* **Work to be completed**: Please give back each entry below unaltered, leaving the pictures out.

Extracted material Start Marker

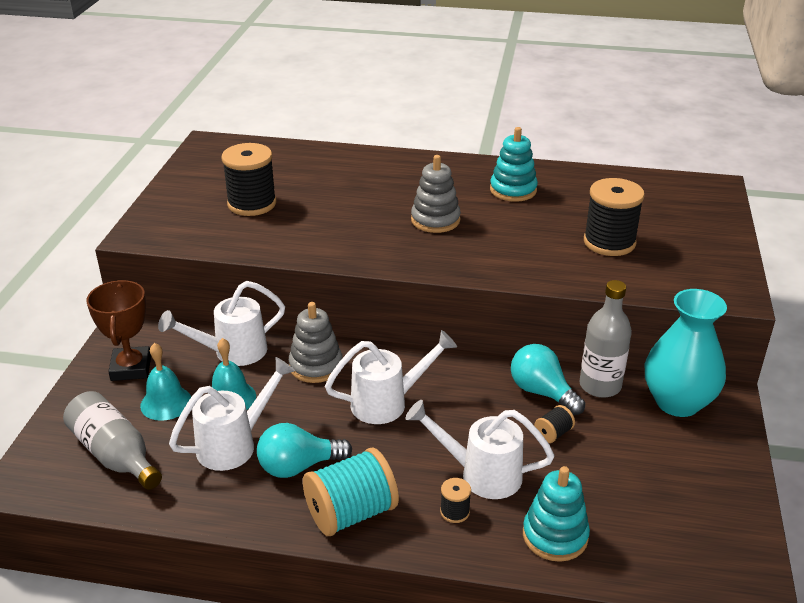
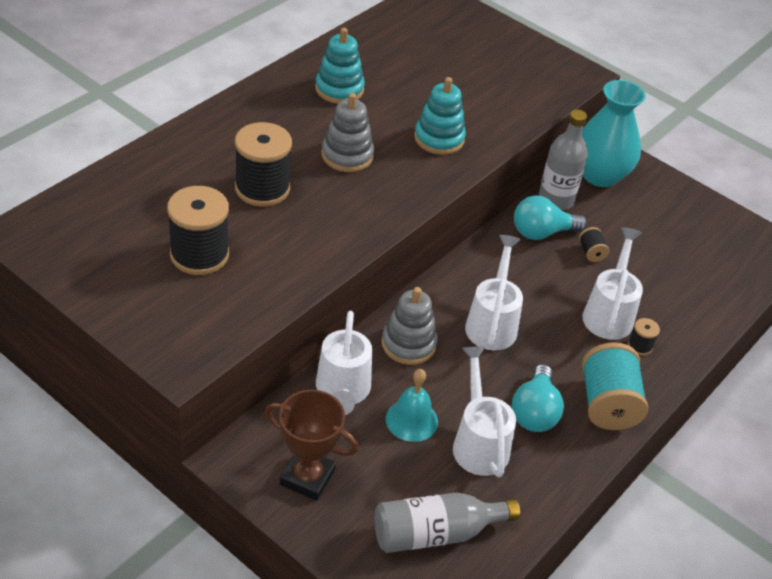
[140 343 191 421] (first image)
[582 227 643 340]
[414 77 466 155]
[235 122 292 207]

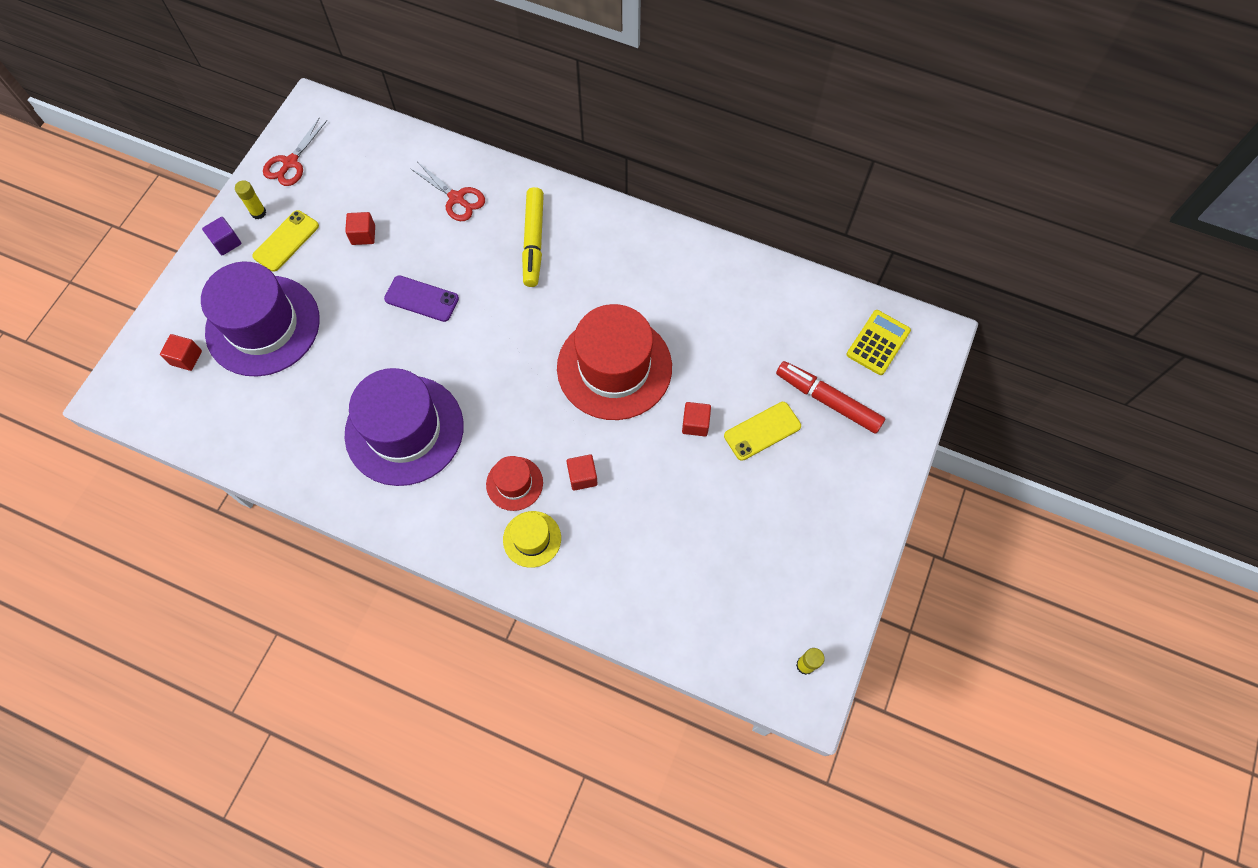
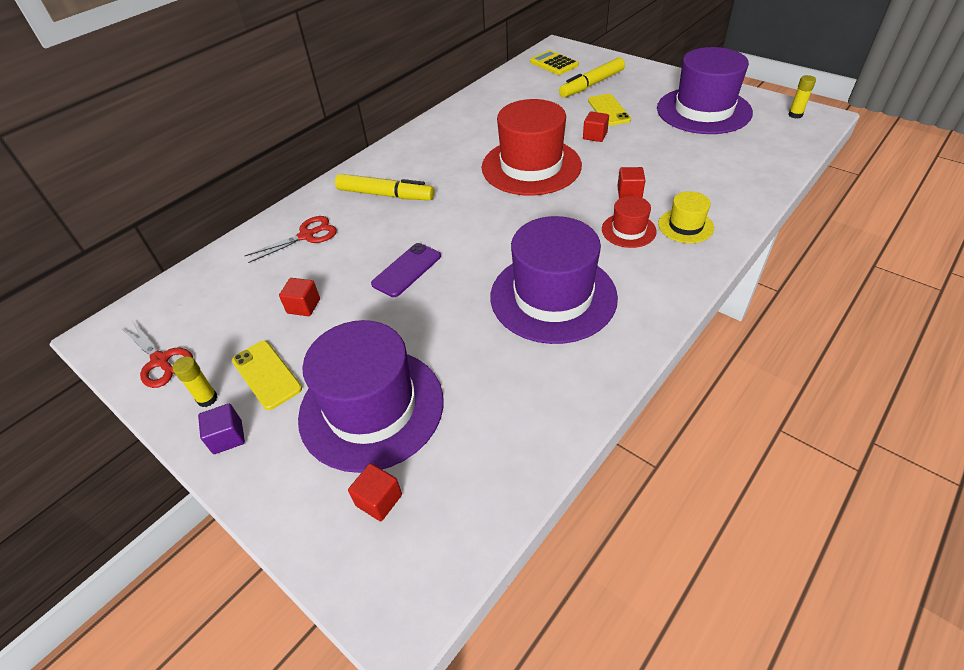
[559 57 625 98]
[657 47 753 134]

Extracted material End Marker

* **Response area**:
[140 343 191 421] (first image)
[582 227 643 340]
[414 77 466 155]
[235 122 292 207]

[559 57 625 98]
[657 47 753 134]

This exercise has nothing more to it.